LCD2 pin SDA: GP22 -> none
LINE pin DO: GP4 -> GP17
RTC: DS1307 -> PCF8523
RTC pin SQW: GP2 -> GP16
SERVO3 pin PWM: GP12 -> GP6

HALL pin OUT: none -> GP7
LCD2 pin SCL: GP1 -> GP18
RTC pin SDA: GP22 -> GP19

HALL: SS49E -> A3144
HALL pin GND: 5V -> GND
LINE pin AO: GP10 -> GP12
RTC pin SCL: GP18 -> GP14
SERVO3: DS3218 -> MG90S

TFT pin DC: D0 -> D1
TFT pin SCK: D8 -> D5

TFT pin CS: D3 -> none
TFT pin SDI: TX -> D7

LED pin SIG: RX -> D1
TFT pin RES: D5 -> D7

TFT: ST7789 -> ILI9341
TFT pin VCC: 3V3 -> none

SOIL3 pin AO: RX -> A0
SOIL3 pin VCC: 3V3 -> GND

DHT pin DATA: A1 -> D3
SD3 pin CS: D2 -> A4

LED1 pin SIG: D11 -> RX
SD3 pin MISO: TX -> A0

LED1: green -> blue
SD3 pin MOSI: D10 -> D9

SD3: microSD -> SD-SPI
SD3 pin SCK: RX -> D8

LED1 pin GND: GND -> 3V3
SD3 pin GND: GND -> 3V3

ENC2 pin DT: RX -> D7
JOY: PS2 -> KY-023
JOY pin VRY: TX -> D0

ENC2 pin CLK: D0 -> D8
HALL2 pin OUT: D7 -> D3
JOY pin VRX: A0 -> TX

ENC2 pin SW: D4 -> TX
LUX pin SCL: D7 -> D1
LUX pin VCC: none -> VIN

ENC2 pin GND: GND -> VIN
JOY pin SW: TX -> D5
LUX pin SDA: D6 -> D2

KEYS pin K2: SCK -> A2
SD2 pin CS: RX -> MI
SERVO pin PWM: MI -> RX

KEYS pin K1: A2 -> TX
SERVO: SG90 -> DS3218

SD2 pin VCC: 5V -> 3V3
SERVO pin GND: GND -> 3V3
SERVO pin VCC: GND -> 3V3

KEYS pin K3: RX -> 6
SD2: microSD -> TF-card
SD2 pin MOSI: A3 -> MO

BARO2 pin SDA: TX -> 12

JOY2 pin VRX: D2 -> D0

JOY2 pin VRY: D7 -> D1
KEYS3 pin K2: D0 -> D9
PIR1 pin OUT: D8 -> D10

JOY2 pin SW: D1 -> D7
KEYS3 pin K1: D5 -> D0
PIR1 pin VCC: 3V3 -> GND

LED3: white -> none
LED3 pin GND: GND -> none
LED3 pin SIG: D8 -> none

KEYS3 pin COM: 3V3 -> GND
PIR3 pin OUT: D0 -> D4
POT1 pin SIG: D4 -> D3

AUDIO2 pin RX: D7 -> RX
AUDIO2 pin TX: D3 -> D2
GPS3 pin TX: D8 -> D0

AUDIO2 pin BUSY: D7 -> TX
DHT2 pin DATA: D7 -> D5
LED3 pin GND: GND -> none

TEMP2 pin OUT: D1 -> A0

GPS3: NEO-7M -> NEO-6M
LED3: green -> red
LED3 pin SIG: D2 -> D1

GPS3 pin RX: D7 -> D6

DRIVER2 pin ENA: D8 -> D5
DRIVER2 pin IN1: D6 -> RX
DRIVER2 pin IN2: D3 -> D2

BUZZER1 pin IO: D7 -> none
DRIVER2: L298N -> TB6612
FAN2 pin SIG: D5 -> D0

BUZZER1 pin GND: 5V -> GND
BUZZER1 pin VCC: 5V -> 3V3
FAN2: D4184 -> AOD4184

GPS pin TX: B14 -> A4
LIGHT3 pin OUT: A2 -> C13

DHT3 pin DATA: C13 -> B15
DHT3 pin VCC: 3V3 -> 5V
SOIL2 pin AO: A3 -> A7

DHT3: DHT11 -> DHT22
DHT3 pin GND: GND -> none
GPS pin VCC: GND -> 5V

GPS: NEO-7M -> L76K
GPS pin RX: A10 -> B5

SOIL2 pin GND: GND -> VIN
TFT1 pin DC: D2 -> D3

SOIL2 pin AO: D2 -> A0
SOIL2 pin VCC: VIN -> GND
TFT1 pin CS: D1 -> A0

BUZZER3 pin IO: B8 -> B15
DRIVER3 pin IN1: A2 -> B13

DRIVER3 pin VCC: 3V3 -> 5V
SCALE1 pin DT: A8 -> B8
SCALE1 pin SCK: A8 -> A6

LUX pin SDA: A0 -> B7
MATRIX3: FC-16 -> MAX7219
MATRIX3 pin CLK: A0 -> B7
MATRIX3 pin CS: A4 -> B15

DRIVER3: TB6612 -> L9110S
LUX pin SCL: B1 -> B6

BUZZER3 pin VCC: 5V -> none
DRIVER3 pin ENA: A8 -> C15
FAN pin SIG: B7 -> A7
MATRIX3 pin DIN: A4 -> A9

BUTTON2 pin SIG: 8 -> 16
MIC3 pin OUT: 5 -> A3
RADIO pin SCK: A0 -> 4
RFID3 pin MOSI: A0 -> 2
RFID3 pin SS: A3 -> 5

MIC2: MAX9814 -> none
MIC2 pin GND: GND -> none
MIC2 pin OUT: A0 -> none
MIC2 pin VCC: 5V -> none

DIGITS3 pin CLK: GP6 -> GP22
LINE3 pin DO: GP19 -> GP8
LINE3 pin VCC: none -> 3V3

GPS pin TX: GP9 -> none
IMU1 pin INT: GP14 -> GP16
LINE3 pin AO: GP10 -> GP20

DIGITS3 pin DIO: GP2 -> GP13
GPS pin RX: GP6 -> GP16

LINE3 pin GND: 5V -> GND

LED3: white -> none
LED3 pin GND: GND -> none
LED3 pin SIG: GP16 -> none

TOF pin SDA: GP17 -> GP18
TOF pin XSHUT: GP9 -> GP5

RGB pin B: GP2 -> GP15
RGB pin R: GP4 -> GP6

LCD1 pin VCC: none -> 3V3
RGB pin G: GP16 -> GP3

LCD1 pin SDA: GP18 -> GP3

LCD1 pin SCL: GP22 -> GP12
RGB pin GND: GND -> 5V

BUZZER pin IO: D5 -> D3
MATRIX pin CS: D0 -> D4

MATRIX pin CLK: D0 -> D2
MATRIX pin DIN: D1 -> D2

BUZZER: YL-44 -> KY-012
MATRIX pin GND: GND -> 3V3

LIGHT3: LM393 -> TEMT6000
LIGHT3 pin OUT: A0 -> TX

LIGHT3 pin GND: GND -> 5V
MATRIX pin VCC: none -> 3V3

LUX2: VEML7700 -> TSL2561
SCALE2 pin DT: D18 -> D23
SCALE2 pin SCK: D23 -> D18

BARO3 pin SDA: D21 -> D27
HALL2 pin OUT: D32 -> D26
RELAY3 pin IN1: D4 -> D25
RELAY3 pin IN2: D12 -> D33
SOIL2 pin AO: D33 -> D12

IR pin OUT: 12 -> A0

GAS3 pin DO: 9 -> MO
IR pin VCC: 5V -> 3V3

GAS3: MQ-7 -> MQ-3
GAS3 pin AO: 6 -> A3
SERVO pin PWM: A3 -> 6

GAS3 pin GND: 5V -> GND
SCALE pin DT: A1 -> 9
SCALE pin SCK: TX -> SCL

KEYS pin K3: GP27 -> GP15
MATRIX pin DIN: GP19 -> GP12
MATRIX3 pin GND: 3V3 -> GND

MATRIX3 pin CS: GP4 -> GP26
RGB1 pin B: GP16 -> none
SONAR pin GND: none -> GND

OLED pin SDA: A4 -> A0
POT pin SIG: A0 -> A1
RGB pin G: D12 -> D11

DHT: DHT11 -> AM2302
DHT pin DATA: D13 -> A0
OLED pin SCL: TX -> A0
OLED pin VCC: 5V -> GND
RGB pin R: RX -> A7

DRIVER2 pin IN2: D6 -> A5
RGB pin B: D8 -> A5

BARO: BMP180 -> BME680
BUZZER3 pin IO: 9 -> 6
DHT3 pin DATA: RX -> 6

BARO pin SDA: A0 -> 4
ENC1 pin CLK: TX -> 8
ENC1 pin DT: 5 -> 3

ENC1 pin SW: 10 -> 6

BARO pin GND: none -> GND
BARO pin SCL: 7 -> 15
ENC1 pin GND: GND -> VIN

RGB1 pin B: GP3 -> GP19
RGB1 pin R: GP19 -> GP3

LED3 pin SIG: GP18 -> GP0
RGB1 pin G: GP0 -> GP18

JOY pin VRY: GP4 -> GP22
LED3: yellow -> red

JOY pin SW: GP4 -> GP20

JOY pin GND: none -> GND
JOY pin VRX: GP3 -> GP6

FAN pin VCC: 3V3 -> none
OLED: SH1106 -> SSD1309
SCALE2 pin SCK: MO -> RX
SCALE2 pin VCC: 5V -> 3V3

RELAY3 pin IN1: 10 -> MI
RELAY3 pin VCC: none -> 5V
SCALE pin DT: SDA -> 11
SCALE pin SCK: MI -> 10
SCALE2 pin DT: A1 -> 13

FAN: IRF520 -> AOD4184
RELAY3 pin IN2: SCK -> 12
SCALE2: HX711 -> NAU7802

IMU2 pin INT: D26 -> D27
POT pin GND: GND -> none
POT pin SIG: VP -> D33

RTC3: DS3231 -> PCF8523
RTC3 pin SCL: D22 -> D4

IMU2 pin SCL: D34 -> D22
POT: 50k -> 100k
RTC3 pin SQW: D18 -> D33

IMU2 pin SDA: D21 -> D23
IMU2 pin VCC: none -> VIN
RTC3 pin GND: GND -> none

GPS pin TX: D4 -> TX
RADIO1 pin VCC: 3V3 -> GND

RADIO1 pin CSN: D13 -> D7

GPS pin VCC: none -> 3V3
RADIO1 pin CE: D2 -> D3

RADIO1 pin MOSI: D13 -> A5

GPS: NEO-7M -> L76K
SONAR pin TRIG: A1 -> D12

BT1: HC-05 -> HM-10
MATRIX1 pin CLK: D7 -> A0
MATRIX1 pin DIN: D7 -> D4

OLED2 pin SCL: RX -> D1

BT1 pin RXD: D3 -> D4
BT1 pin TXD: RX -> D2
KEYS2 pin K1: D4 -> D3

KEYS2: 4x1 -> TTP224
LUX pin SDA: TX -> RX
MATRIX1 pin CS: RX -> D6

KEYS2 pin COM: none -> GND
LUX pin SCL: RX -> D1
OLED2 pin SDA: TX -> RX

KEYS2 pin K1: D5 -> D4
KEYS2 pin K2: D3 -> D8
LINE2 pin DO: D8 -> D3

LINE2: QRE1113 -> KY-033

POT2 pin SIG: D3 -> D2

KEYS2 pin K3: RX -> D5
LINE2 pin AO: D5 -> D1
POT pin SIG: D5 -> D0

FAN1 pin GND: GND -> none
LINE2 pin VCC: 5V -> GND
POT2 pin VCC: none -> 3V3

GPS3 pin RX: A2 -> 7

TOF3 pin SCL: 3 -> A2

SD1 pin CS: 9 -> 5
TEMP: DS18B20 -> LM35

● BRIEF: Find the string "DATA" in the entries above and return each line that holds it.

● EXERCISE RESPONSE:
DHT pin DATA: A1 -> D3
DHT2 pin DATA: D7 -> D5
DHT3 pin DATA: C13 -> B15
DHT pin DATA: D13 -> A0
DHT3 pin DATA: RX -> 6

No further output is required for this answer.